[EXERCISE PROMPT]: In your copy, include every line of the listing below exactly but none of the pictures.

[DATA EXCERPT]:
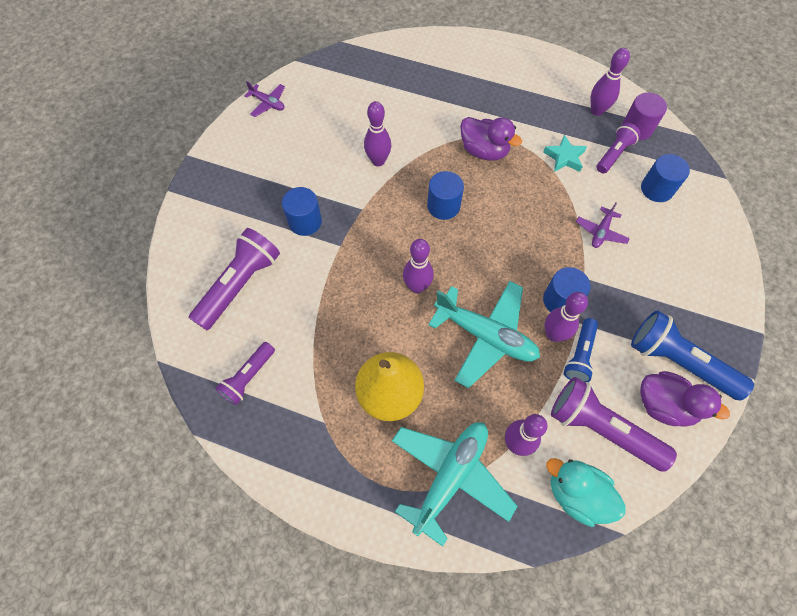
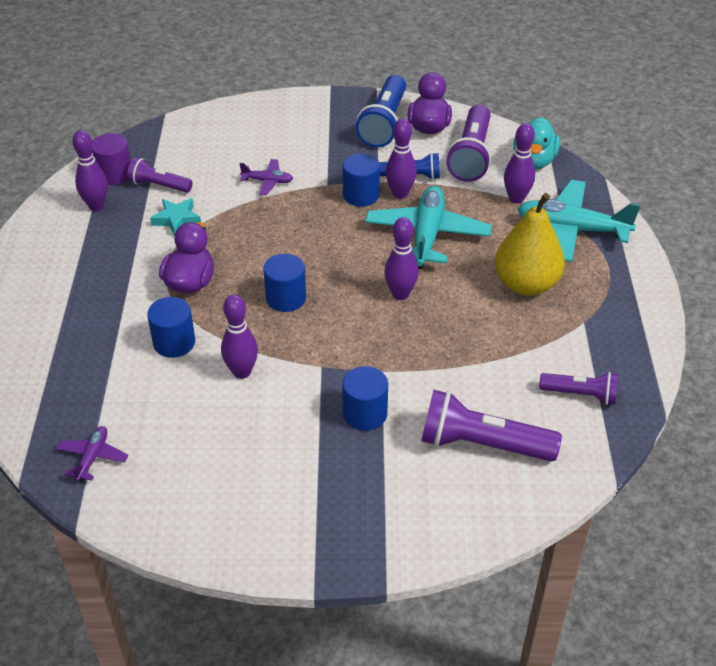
camera: 110 degrees left, 20 degrees down
(268, 103) = (178, 528): purple plane -> purple plane (92, 457)
(656, 189) = (196, 153): blue cylinder -> blue cylinder (174, 342)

[RESULT BELOW]:
camera: 110 degrees left, 20 degrees down
(268, 103) = (178, 528): purple plane -> purple plane (92, 457)
(656, 189) = (196, 153): blue cylinder -> blue cylinder (174, 342)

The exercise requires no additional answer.